Start of Block

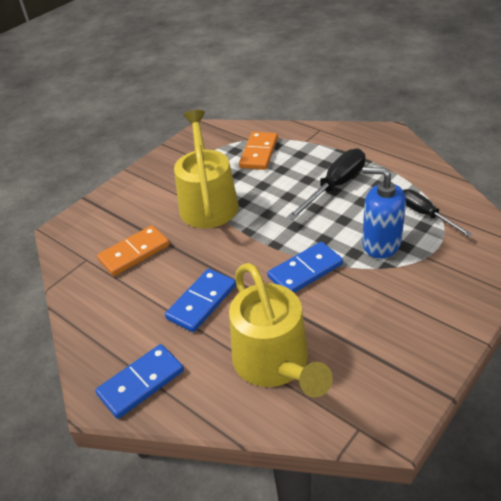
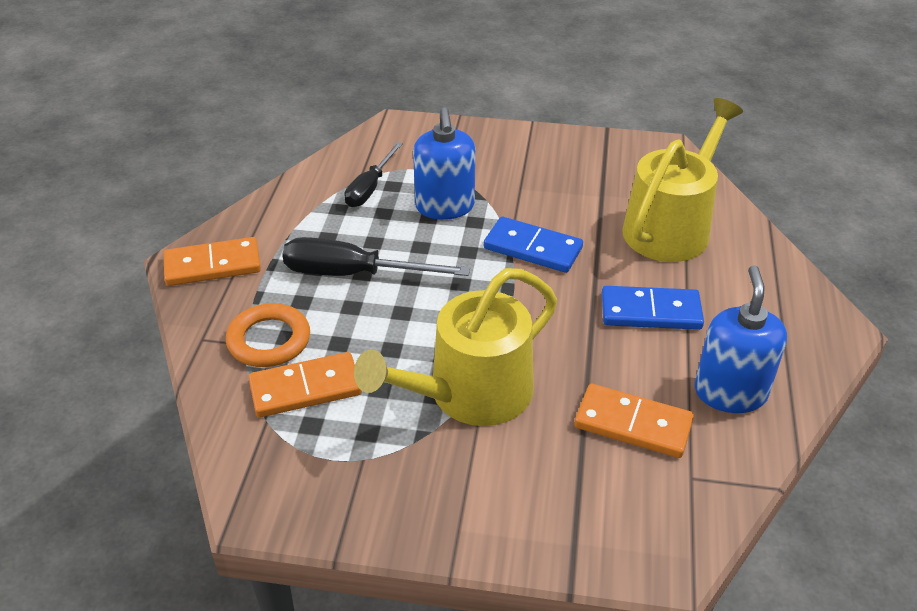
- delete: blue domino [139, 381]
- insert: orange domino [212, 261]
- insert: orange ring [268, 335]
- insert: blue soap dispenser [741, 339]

End of Block

**Problem statement**
Where the material contains a line with "insert", return that line.

**Answer for this exercise**
- insert: orange domino [212, 261]
- insert: orange ring [268, 335]
- insert: blue soap dispenser [741, 339]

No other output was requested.